- [Exercise requirements] Please state how many lines of the data below contain the word "degrees", offering nothing besides the number.

#### Data provided

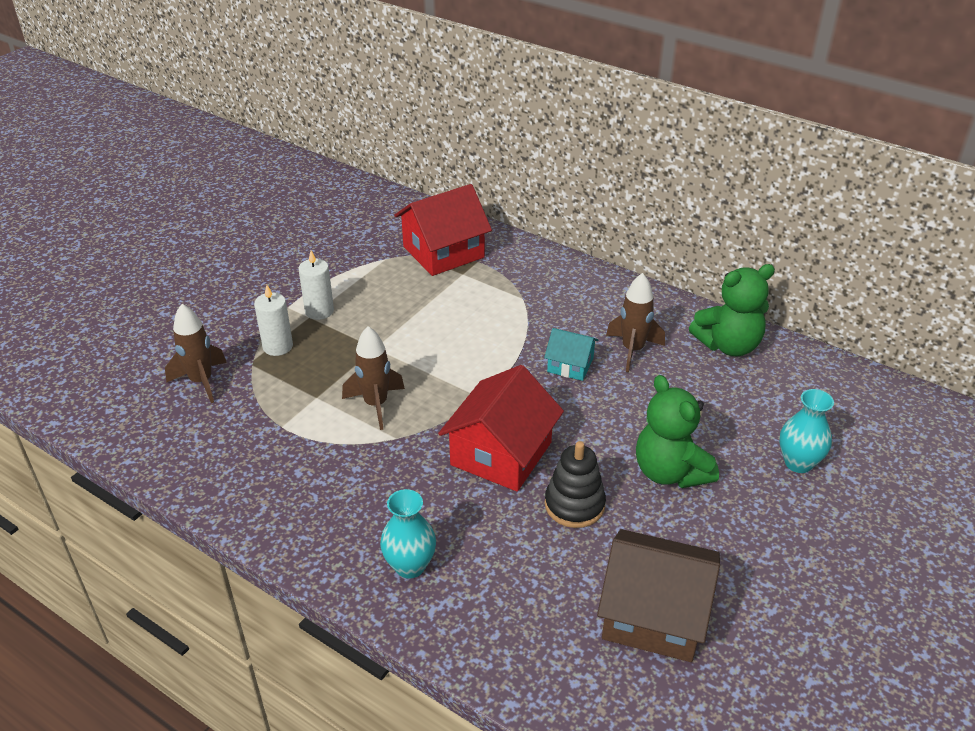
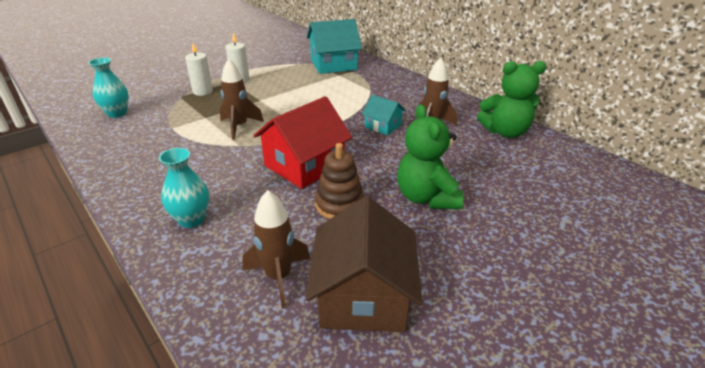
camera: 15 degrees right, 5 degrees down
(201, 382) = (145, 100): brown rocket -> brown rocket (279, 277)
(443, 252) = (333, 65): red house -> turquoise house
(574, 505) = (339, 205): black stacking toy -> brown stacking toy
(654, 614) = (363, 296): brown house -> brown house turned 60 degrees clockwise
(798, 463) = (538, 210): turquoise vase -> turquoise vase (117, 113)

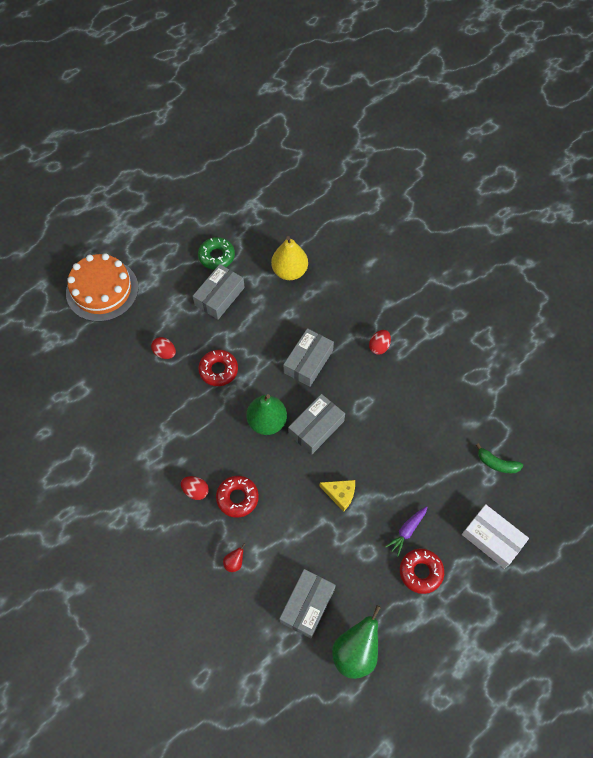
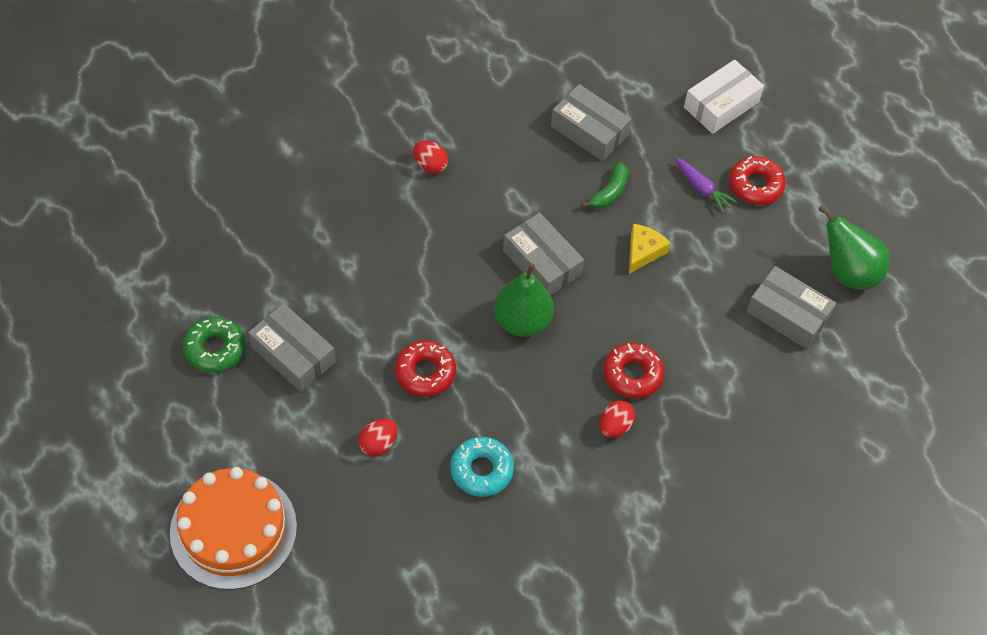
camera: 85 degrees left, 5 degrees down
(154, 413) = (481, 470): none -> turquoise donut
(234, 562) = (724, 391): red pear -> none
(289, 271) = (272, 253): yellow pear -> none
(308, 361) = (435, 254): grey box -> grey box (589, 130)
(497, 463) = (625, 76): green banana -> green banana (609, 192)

########

- [Final answer] 3